### Task statement
This exercise calls for every line of the data below with the string "cone" in it.

(Scene comparison data)
↓

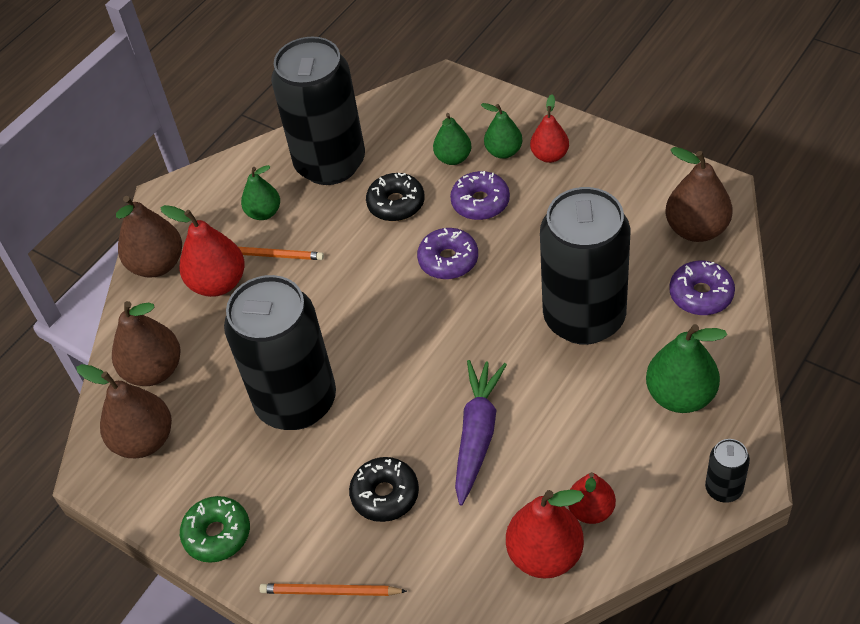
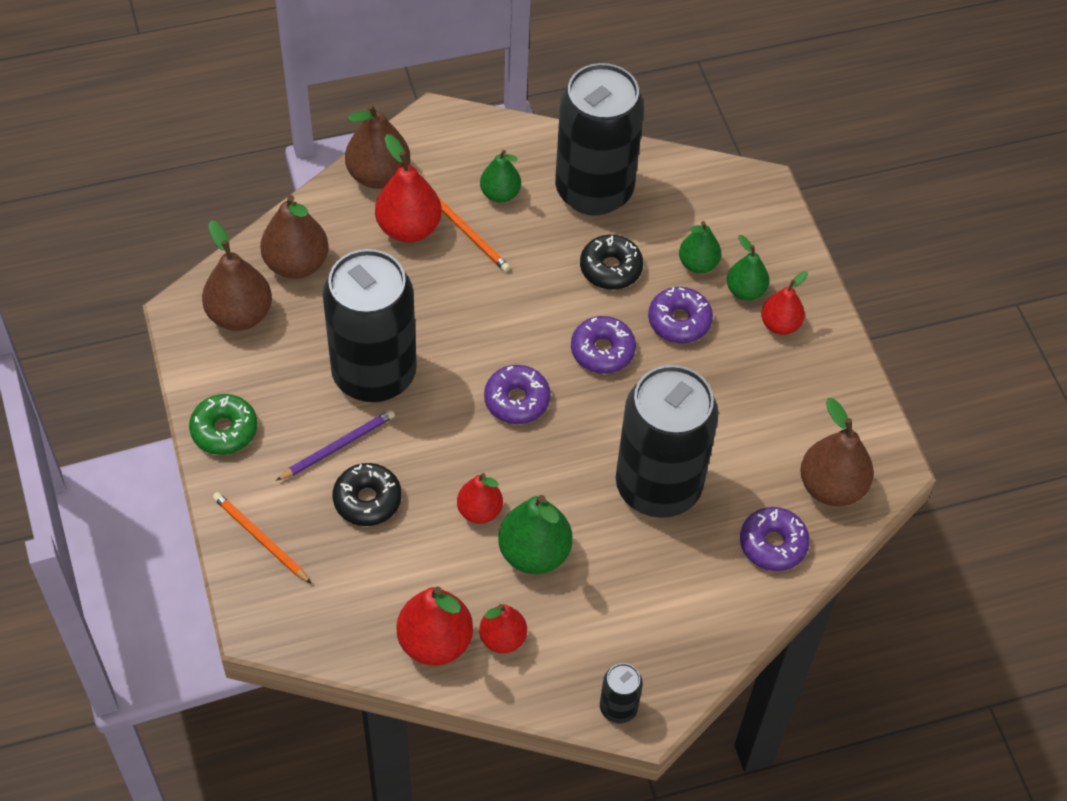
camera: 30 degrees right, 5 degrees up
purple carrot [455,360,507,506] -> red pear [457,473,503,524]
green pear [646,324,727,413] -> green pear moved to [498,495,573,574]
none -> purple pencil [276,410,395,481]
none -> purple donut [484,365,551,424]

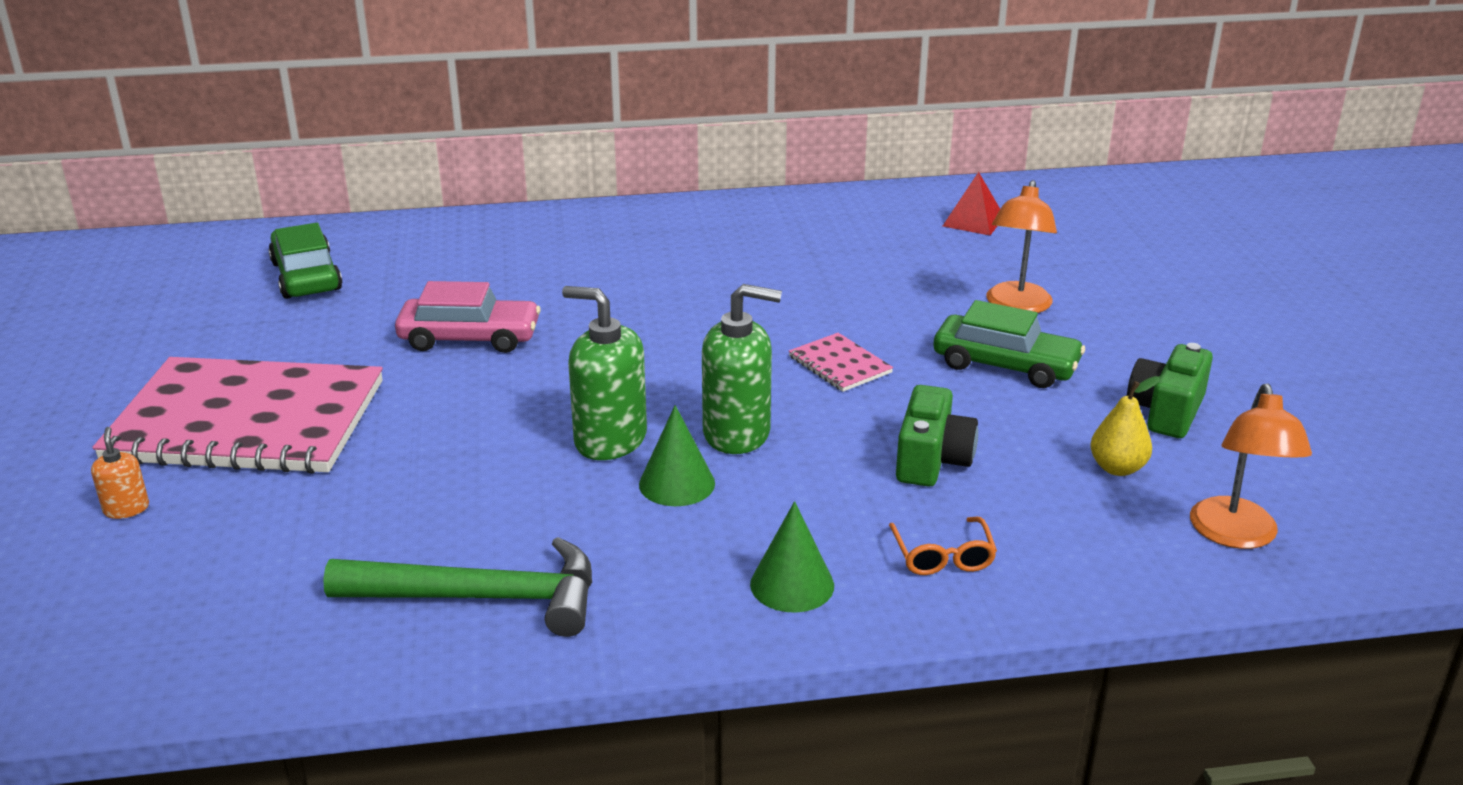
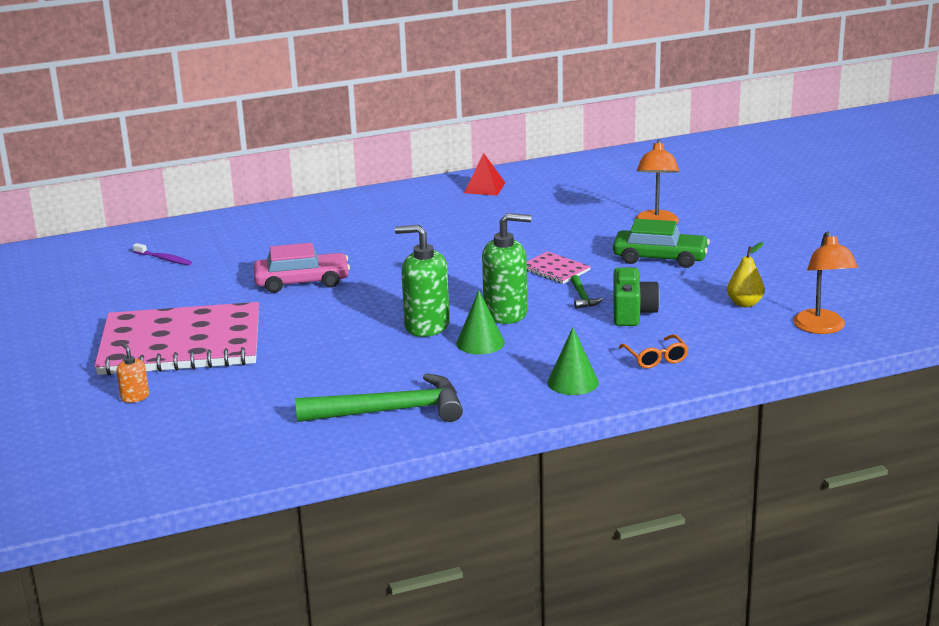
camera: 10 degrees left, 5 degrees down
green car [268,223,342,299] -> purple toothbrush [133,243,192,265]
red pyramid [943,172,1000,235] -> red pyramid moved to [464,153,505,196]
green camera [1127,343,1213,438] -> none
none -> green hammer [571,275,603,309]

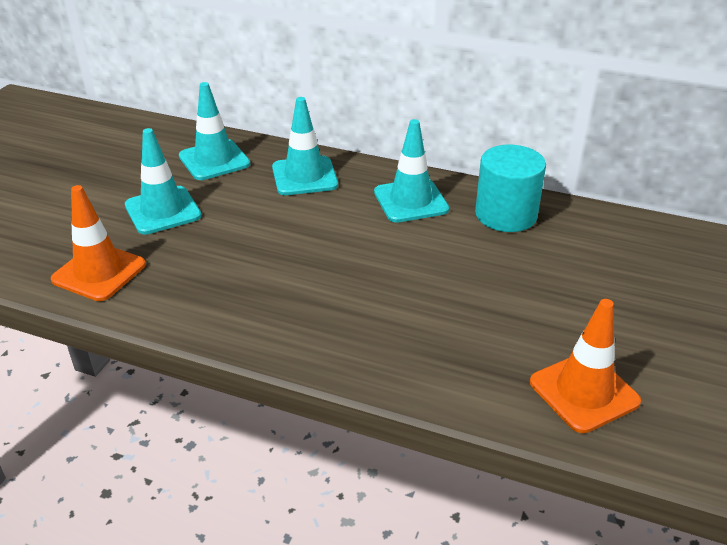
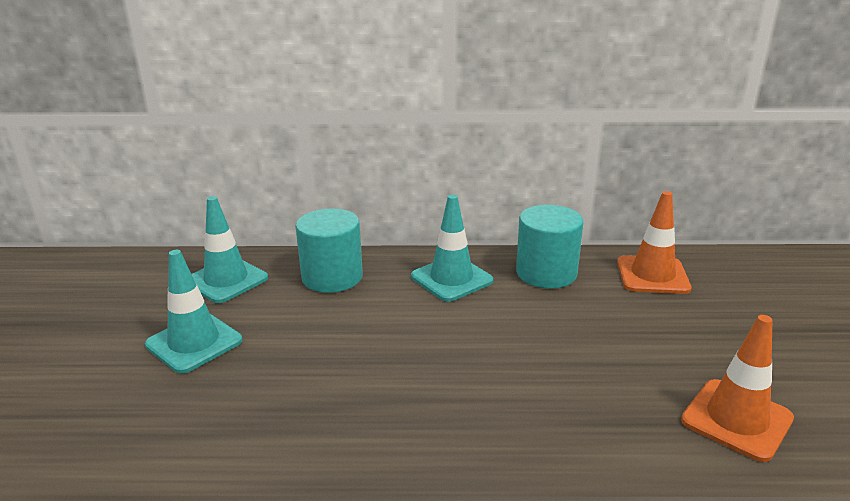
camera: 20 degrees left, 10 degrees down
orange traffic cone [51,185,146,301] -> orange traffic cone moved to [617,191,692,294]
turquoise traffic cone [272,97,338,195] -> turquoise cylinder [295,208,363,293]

↑

### Exercise response
orange traffic cone [51,185,146,301] -> orange traffic cone moved to [617,191,692,294]
turquoise traffic cone [272,97,338,195] -> turquoise cylinder [295,208,363,293]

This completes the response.